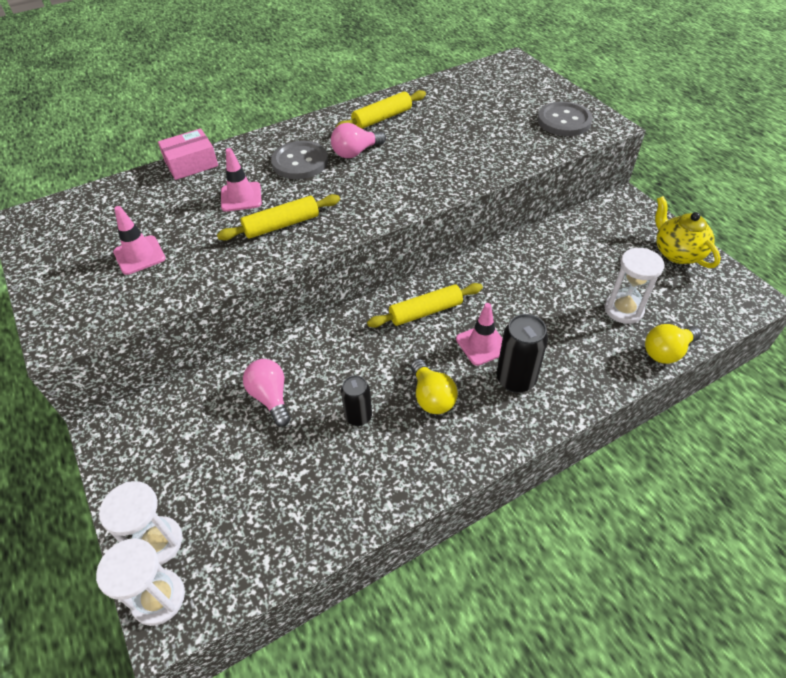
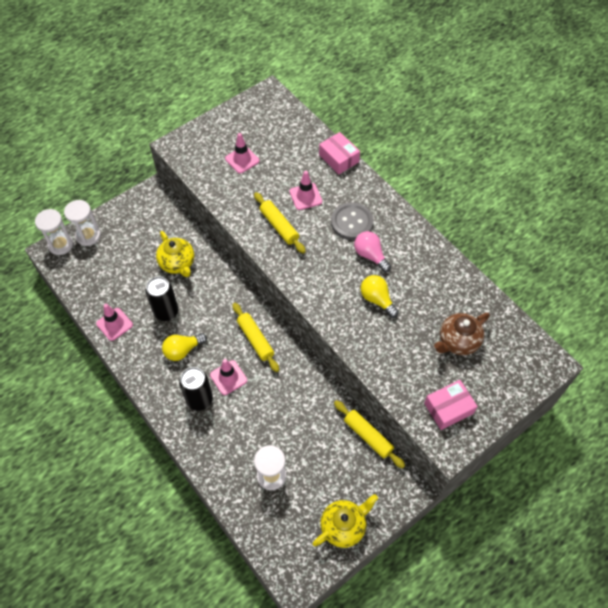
camera: 80 degrees right, 10 degrees up
(270, 397) = (177, 263): pink light bulb -> yellow teapot
(358, 416) = (166, 312): black can -> black can, size x1.53
(367, 495) = (114, 324): none -> pink traffic cone
(382, 118) = (422, 266): yellow rolling pin -> yellow rolling pin (368, 436)
(483, 107) = (458, 341): none -> brown teapot
(564, 121) = (448, 408): grey button -> pink box
(666, 352) = (231, 503): yellow light bulb -> yellow light bulb (377, 299)

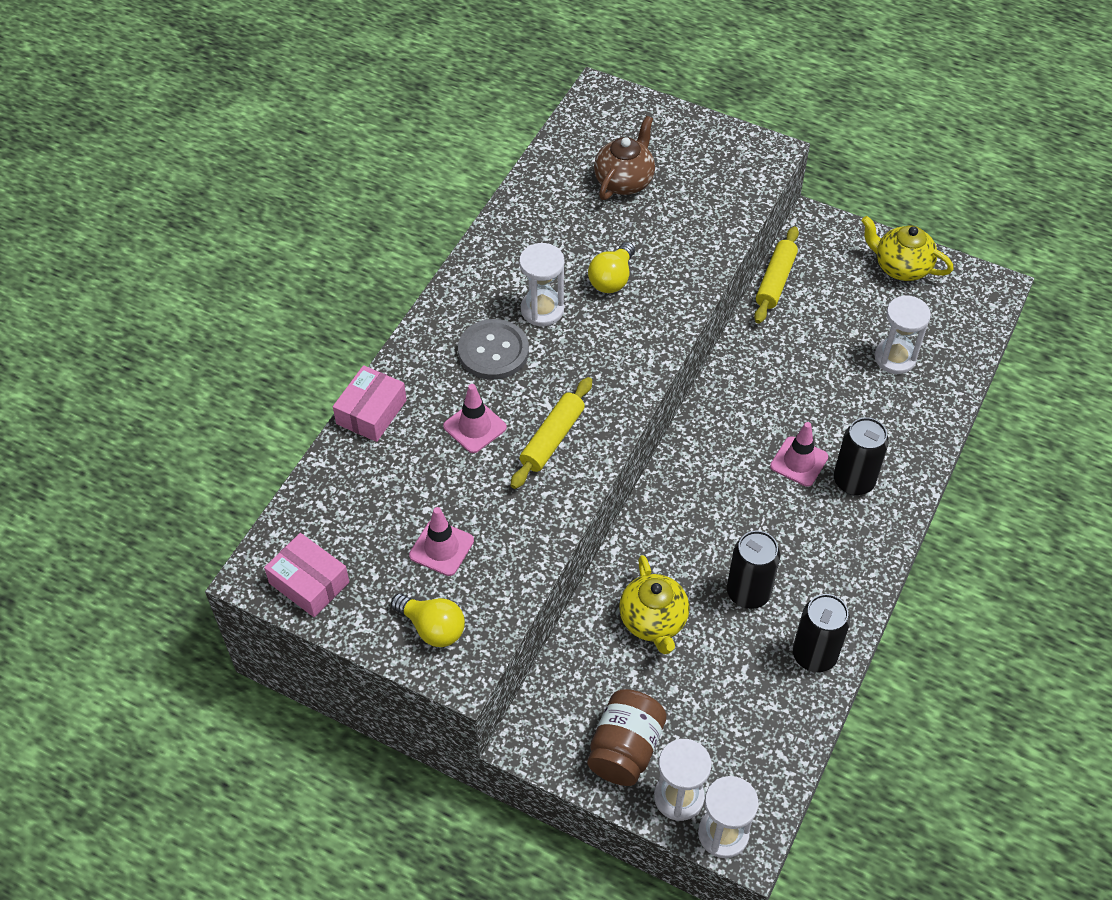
camera: 115 degrees left, 5 degrees down
(114, 324) = (814, 655): pink traffic cone -> black can
(123, 225) = (625, 749): none -> brown jar
(177, 263) = (653, 621): yellow teapot -> yellow teapot turned 135 degrees clockwise
(182, 350) = (795, 538): yellow light bulb -> yellow light bulb (432, 628)
(255, 339) = (720, 455): yellow rolling pin -> none
(370, 255) = (542, 310): pink light bulb -> white hourglass
(448, 408) = (723, 165): pink box -> pink box (309, 583)
(458, 341) = (624, 181): brown teapot -> brown teapot turned 90 degrees counterclockwise

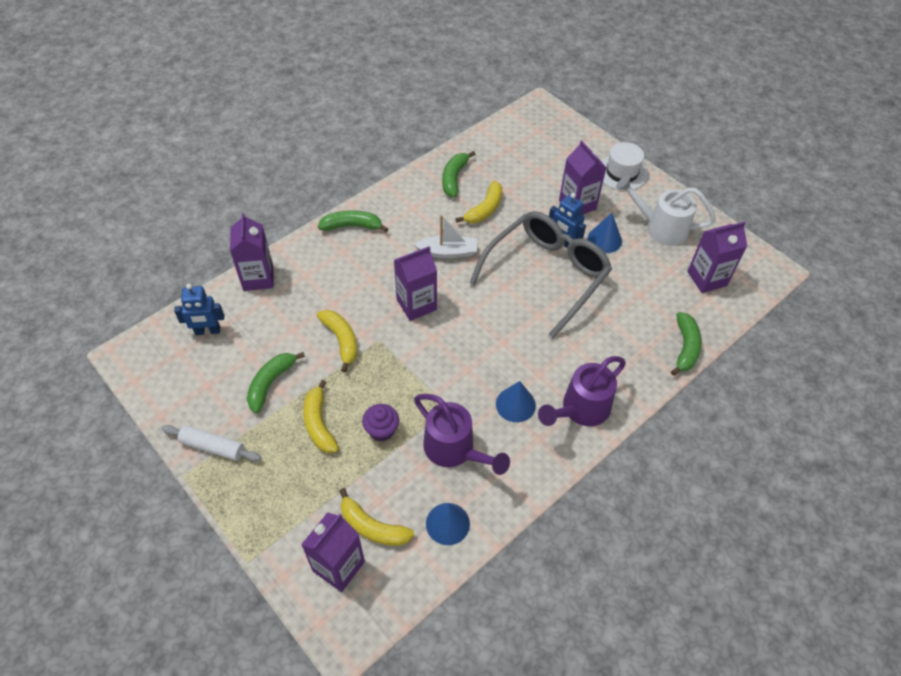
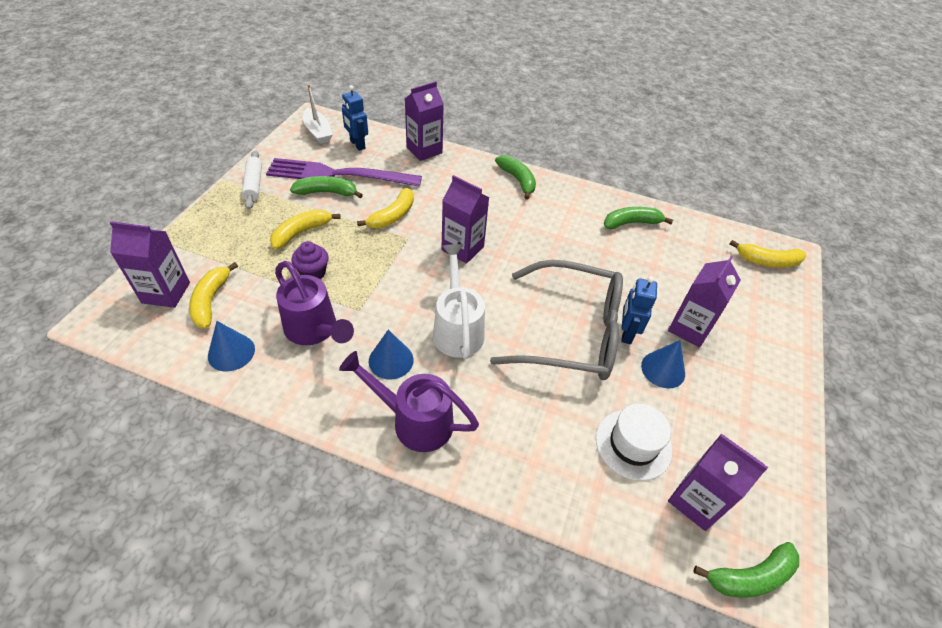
camera: 60 degrees right, 5 degrees down
(248, 364) = (338, 174): none -> purple fork
(448, 252) = (539, 248): white boat -> white boat (318, 132)
(454, 450) = (314, 330): purple watering can -> purple watering can turned 60 degrees counterclockwise
(484, 209) = (614, 257): yellow banana -> yellow banana (767, 261)
(622, 172) = (777, 355): white hat -> white hat (633, 444)
(660, 228) = (730, 421): white watering can -> white watering can (457, 329)
(685, 347) = (568, 507): green banana -> green banana (750, 577)

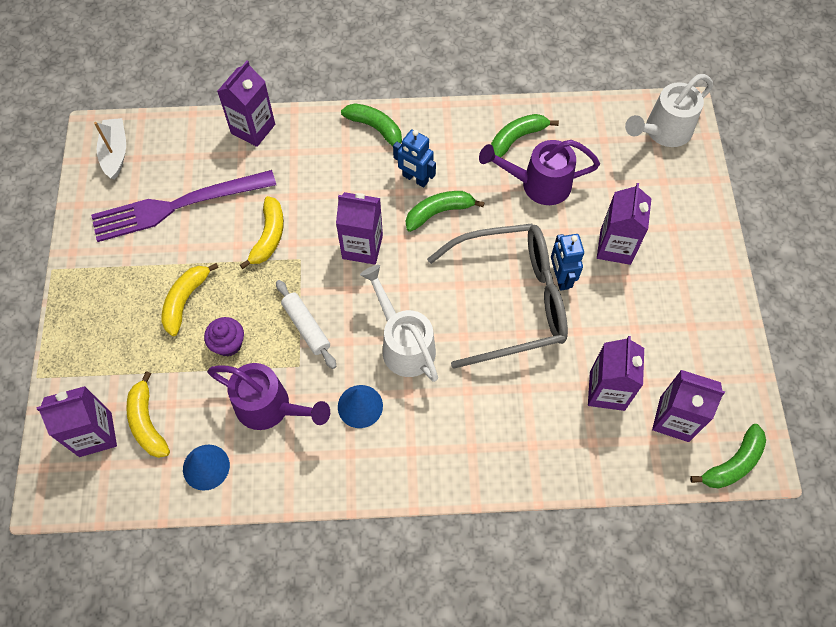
camera: 20 degrees left, 15 degrees up
(253, 184) = (92, 261): white rolling pin -> white rolling pin (306, 327)
(318, 132) = (115, 153): white boat -> white boat turned 135 degrees counterclockwise
(327, 192) = (180, 236): green banana -> green banana (439, 212)
(357, 144) = (172, 153): blue robot -> blue robot (415, 179)
(415, 421) = (413, 455): purple watering can -> purple watering can (538, 184)
(633, 444) = (607, 391): white hat -> purple carton
(663, 369) = (606, 303): blue cone -> none
(767, 261) = (663, 131): yellow banana -> white watering can

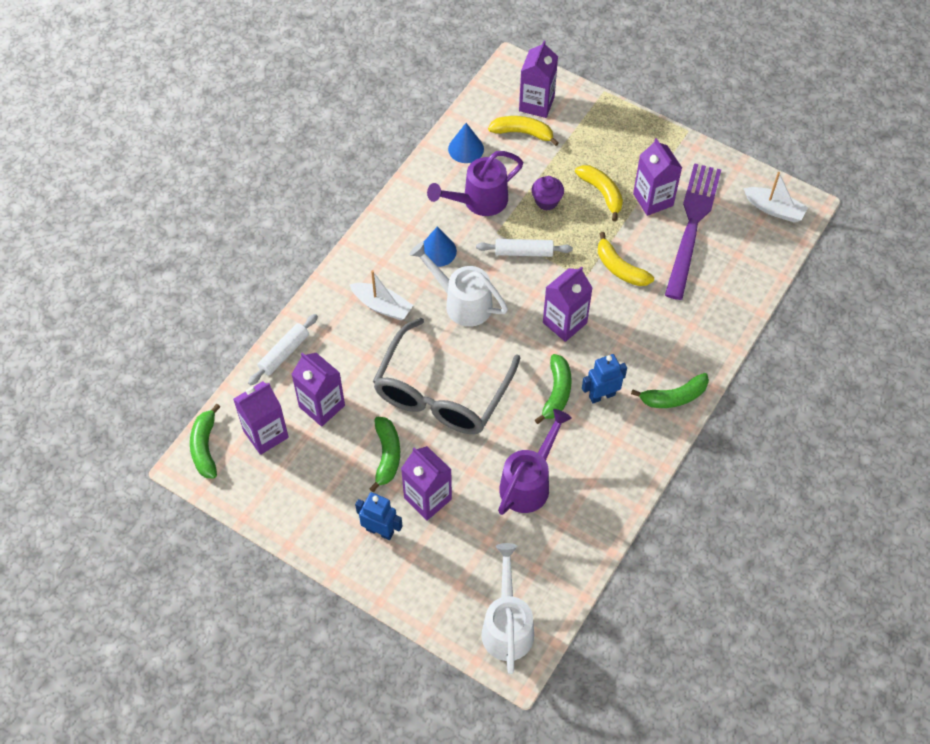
camera: 125 degrees right, 5 degrees down
(253, 129) = (736, 310): purple carton -> purple carton (653, 200)
(404, 344) = (462, 302): white watering can -> white watering can turned 150 degrees counterclockwise
(462, 414) = (382, 306): none -> white boat
(517, 138) = (587, 498): green banana -> green banana (387, 455)
(560, 278) = (433, 439): blue robot -> blue robot (380, 531)
(583, 467) = (284, 353): none -> white rolling pin

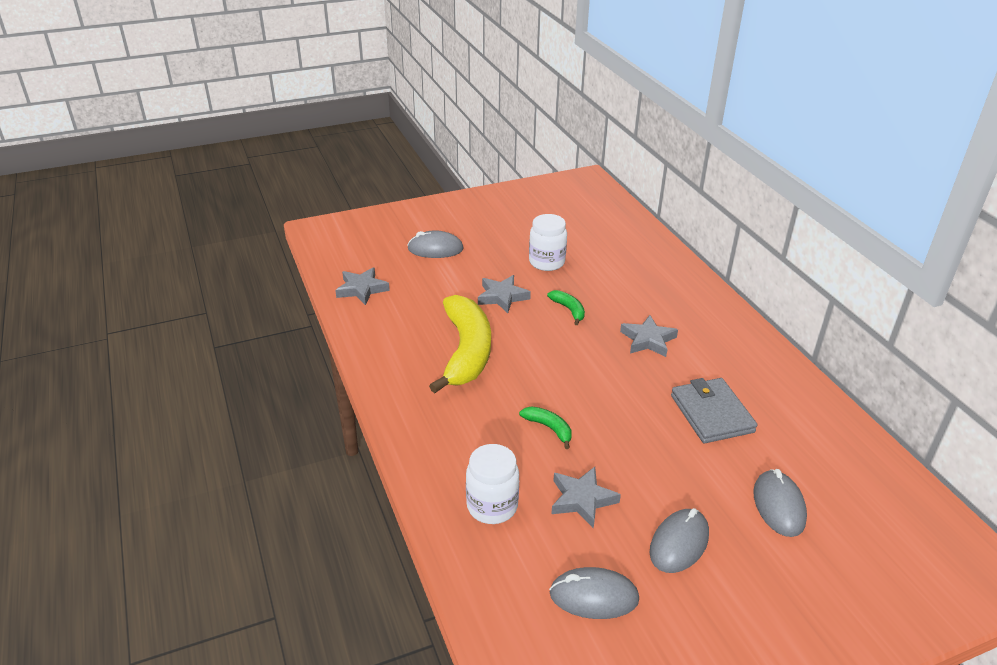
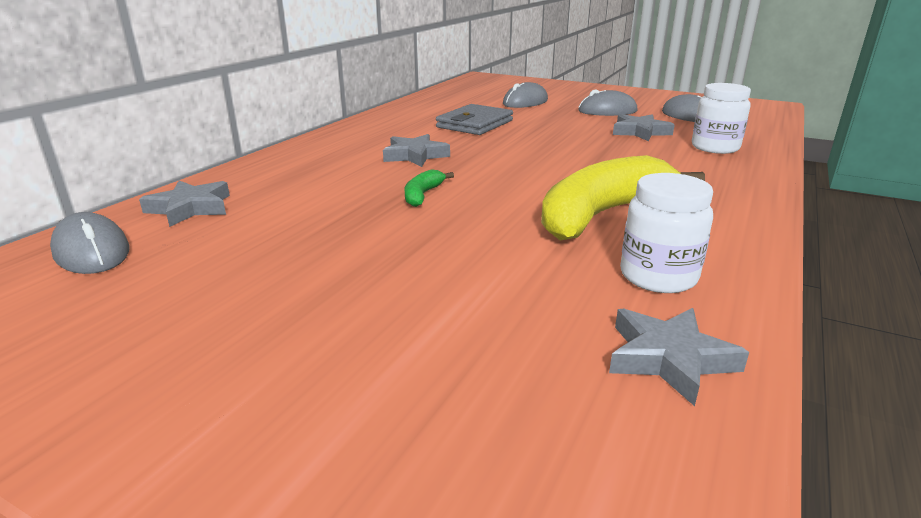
camera: 130 degrees left, 10 degrees down
(435, 249) = (414, 353): grey mouse -> grey mouse (92, 251)
(502, 297) = (462, 236): grey star -> grey star (190, 208)
(547, 262) = (323, 240): white jar -> white jar (658, 277)
(549, 428) = (607, 155): green banana -> none

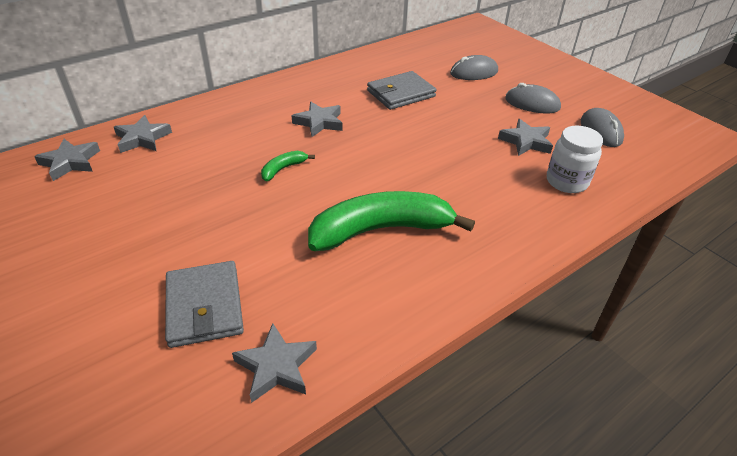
camera: 25 degrees right, 15 degrees up
(92, 251) = (70, 162): grey mouse -> grey star
(491, 333) = (204, 306): none -> grey wallet
(603, 214) = (381, 230): yellow banana -> green banana
(658, 277) = (347, 302): white jar -> none

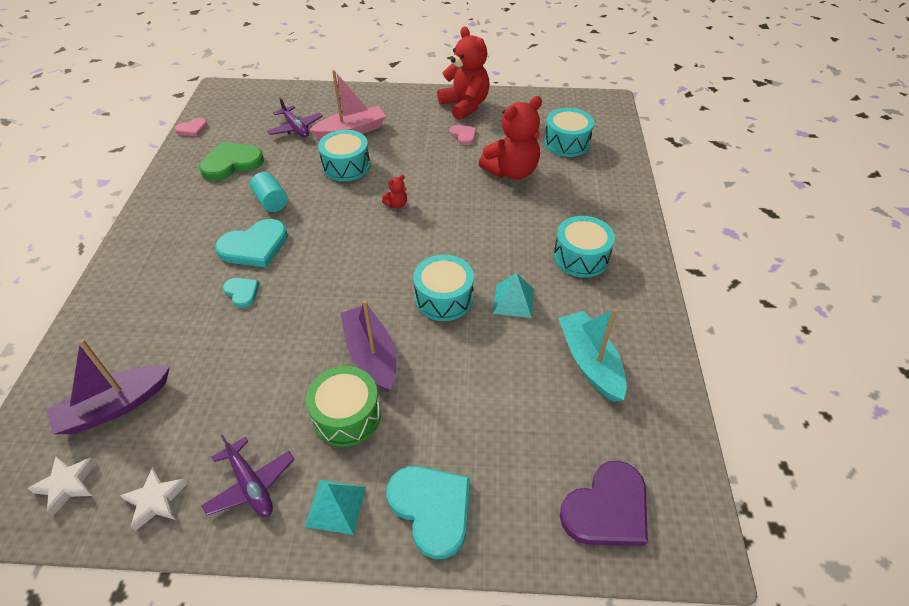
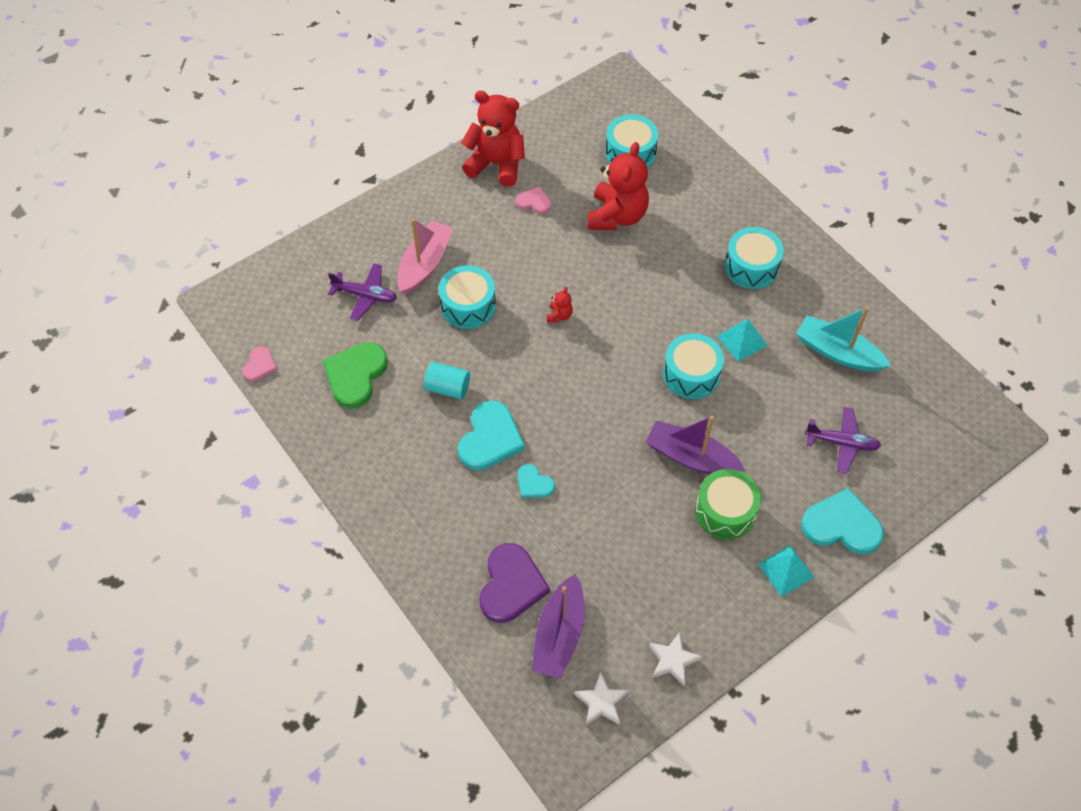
camera: 40 degrees left, 10 degrees up
(242, 292) = (534, 483): turquoise heart -> turquoise heart turned 150 degrees counterclockwise
(250, 485) = (719, 602): purple plane -> purple plane (841, 443)
(607, 508) = (935, 445): purple heart -> purple heart (511, 585)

- [TASK]
Leave out the pictures and repeat the lines from the start of the material through the line with "(182, 350) = (795, 538): yellow", inclusive.

- [ANSWER TO THIS TASK]
camera: 80 degrees right, 10 degrees up
(270, 397) = (177, 263): pink light bulb -> yellow teapot
(358, 416) = (166, 312): black can -> black can, size x1.53
(367, 495) = (114, 324): none -> pink traffic cone
(382, 118) = (422, 266): yellow rolling pin -> yellow rolling pin (368, 436)
(483, 107) = (458, 341): none -> brown teapot
(564, 121) = (448, 408): grey button -> pink box
(666, 352) = (231, 503): yellow light bulb -> yellow light bulb (377, 299)

camera: 115 degrees left, 5 degrees down
(114, 324) = (814, 655): pink traffic cone -> black can
(123, 225) = (625, 749): none -> brown jar
(177, 263) = (653, 621): yellow teapot -> yellow teapot turned 135 degrees clockwise
(182, 350) = (795, 538): yellow light bulb -> yellow light bulb (432, 628)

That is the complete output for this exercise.